▶ **Your goal**
When you copy the data, keep every line exactly as written and skip the pictures.

▶ **Source data**
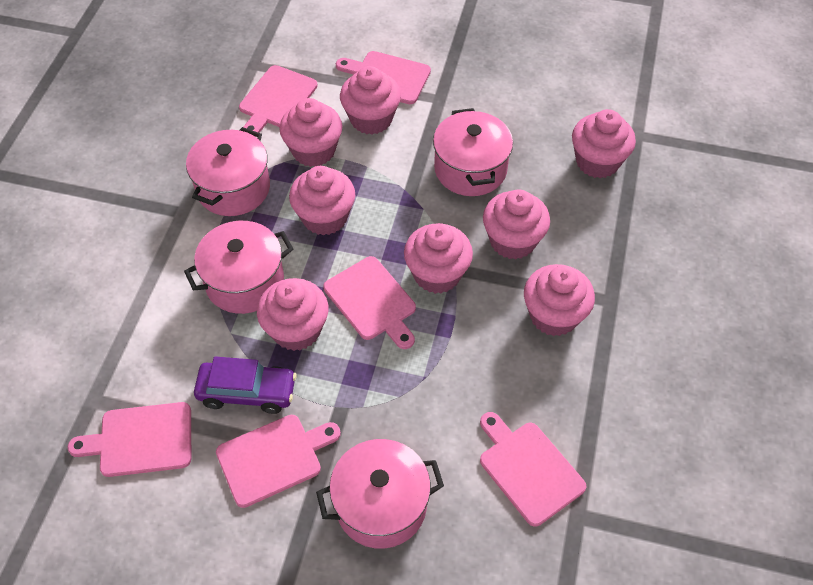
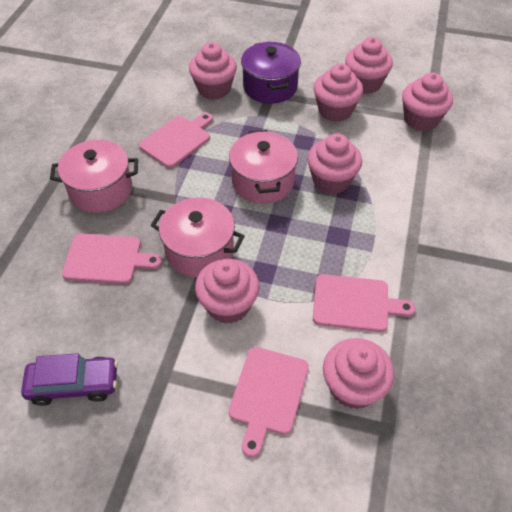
pink cupcake: 8 -> 7
pink cutting board: 6 -> 4
pink pot: 4 -> 3
purple pot: 0 -> 1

▶ **Output below**
pink cupcake: 8 -> 7
pink cutting board: 6 -> 4
pink pot: 4 -> 3
purple pot: 0 -> 1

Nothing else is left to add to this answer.